Segment Start: DATA FOR REVIEW
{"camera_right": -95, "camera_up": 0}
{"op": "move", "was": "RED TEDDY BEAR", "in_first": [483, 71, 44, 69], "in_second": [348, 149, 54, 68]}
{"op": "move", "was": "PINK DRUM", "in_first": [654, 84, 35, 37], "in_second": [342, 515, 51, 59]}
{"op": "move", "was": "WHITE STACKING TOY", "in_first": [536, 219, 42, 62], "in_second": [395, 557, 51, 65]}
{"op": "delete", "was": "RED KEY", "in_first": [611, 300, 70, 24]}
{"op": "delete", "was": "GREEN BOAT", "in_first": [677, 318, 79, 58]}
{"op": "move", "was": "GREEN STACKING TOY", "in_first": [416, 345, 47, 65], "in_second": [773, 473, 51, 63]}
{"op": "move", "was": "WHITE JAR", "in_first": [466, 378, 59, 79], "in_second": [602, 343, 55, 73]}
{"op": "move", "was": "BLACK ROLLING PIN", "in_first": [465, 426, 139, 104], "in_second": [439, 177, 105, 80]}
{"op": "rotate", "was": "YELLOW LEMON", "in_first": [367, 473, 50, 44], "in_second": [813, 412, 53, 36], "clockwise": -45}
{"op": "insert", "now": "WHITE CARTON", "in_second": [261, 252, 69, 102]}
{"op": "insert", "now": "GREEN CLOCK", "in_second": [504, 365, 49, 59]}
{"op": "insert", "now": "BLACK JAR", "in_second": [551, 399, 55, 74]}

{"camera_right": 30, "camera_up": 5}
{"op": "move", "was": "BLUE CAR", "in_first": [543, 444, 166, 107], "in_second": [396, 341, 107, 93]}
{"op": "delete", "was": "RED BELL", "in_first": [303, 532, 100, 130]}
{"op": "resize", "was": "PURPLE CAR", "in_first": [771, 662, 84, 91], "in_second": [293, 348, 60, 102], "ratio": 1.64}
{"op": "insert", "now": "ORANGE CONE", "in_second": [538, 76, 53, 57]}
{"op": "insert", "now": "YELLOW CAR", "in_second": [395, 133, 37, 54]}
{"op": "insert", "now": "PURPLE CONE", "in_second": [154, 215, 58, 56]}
Segment End: DATA FOR REVIEW
→ WHAT TO WORK ON
An exact copy of every entry is required.

→ SOLVED EXERCISE
{"camera_right": -95, "camera_up": 0}
{"op": "move", "was": "RED TEDDY BEAR", "in_first": [483, 71, 44, 69], "in_second": [348, 149, 54, 68]}
{"op": "move", "was": "PINK DRUM", "in_first": [654, 84, 35, 37], "in_second": [342, 515, 51, 59]}
{"op": "move", "was": "WHITE STACKING TOY", "in_first": [536, 219, 42, 62], "in_second": [395, 557, 51, 65]}
{"op": "delete", "was": "RED KEY", "in_first": [611, 300, 70, 24]}
{"op": "delete", "was": "GREEN BOAT", "in_first": [677, 318, 79, 58]}
{"op": "move", "was": "GREEN STACKING TOY", "in_first": [416, 345, 47, 65], "in_second": [773, 473, 51, 63]}
{"op": "move", "was": "WHITE JAR", "in_first": [466, 378, 59, 79], "in_second": [602, 343, 55, 73]}
{"op": "move", "was": "BLACK ROLLING PIN", "in_first": [465, 426, 139, 104], "in_second": [439, 177, 105, 80]}
{"op": "rotate", "was": "YELLOW LEMON", "in_first": [367, 473, 50, 44], "in_second": [813, 412, 53, 36], "clockwise": -45}
{"op": "insert", "now": "WHITE CARTON", "in_second": [261, 252, 69, 102]}
{"op": "insert", "now": "GREEN CLOCK", "in_second": [504, 365, 49, 59]}
{"op": "insert", "now": "BLACK JAR", "in_second": [551, 399, 55, 74]}

{"camera_right": 30, "camera_up": 5}
{"op": "move", "was": "BLUE CAR", "in_first": [543, 444, 166, 107], "in_second": [396, 341, 107, 93]}
{"op": "delete", "was": "RED BELL", "in_first": [303, 532, 100, 130]}
{"op": "resize", "was": "PURPLE CAR", "in_first": [771, 662, 84, 91], "in_second": [293, 348, 60, 102], "ratio": 1.64}
{"op": "insert", "now": "ORANGE CONE", "in_second": [538, 76, 53, 57]}
{"op": "insert", "now": "YELLOW CAR", "in_second": [395, 133, 37, 54]}
{"op": "insert", "now": "PURPLE CONE", "in_second": [154, 215, 58, 56]}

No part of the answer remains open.